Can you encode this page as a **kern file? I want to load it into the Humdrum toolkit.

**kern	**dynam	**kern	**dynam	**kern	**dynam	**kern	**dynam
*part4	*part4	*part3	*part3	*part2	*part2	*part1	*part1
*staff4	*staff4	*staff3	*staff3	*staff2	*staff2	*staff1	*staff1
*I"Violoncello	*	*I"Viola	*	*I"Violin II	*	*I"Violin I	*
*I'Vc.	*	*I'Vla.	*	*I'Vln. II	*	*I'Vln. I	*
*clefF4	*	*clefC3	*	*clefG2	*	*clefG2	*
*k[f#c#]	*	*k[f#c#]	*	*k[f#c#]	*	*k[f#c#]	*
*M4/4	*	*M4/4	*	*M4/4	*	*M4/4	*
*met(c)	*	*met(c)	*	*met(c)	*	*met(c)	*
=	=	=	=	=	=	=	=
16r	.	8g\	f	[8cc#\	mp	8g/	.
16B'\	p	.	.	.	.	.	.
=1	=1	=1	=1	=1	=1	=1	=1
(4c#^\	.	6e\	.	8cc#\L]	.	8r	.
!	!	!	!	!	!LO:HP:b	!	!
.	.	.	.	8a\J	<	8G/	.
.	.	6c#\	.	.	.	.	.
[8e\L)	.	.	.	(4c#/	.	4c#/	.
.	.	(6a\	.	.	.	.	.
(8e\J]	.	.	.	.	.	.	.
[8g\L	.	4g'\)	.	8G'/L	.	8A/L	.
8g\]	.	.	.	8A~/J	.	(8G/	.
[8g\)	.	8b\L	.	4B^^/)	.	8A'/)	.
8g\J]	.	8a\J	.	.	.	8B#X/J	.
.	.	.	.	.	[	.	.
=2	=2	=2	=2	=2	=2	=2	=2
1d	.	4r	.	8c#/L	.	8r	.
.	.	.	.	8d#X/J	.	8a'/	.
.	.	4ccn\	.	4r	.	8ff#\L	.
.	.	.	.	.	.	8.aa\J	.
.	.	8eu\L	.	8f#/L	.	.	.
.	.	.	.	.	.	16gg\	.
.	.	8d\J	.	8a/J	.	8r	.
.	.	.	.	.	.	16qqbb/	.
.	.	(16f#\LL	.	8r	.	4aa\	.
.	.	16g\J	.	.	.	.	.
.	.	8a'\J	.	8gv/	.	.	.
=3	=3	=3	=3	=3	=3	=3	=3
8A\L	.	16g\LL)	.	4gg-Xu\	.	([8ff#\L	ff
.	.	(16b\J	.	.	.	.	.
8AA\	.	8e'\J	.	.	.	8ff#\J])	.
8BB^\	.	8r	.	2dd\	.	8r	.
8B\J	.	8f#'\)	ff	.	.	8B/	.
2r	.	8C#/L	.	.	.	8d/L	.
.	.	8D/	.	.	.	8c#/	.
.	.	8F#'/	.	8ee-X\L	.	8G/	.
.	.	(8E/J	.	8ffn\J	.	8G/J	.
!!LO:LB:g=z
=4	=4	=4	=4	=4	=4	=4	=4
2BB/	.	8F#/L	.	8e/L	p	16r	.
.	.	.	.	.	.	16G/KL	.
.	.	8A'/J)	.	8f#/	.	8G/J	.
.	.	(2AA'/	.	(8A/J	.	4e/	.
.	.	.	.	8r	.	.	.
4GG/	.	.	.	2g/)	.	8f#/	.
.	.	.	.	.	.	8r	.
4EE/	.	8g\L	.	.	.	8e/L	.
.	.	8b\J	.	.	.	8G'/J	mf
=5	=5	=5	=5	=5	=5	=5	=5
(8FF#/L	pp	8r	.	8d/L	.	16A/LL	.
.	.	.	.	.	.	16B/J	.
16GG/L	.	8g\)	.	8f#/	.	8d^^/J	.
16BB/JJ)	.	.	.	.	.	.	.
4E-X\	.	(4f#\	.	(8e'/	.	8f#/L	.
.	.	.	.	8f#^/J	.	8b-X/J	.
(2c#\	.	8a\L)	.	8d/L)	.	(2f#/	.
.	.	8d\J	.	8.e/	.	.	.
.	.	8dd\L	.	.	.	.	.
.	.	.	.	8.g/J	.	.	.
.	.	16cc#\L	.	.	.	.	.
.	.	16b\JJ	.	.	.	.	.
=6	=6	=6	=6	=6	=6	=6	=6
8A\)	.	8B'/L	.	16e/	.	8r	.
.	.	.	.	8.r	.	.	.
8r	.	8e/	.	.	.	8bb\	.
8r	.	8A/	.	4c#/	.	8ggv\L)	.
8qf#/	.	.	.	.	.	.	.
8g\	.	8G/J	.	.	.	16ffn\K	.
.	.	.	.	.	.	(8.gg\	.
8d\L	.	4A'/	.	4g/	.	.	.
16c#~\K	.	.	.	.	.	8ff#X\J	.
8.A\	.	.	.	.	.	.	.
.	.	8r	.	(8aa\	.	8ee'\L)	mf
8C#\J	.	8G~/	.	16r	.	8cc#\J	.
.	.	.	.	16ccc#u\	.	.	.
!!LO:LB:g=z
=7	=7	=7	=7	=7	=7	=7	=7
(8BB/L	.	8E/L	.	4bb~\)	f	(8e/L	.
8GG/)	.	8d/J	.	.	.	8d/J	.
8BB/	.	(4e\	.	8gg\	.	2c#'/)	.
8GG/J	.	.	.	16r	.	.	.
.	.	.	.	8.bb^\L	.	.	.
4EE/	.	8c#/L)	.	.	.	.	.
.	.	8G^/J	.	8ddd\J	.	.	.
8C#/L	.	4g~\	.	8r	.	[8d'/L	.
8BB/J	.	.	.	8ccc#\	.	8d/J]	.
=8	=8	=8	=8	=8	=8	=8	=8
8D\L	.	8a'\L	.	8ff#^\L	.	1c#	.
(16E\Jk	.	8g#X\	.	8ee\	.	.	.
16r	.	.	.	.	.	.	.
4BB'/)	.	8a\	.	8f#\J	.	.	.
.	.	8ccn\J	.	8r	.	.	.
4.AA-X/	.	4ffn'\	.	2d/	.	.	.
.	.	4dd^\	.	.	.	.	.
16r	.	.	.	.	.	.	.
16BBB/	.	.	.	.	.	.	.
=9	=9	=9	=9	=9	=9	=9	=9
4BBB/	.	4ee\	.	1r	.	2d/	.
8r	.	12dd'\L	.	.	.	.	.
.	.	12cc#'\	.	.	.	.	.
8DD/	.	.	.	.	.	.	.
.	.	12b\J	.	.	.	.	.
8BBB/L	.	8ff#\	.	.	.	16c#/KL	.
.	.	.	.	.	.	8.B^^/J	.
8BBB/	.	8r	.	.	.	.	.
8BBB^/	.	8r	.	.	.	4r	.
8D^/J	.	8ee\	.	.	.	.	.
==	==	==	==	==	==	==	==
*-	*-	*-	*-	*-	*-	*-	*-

■ ■ ■ ■ ■

Which lines of the material contain the string "kern", with case counting? Gather every one of them in full.

### Full output:
Can you encode this page as a **kern file? I want to load it into the Humdrum toolkit.
**kern	**dynam	**kern	**dynam	**kern	**dynam	**kern	**dynam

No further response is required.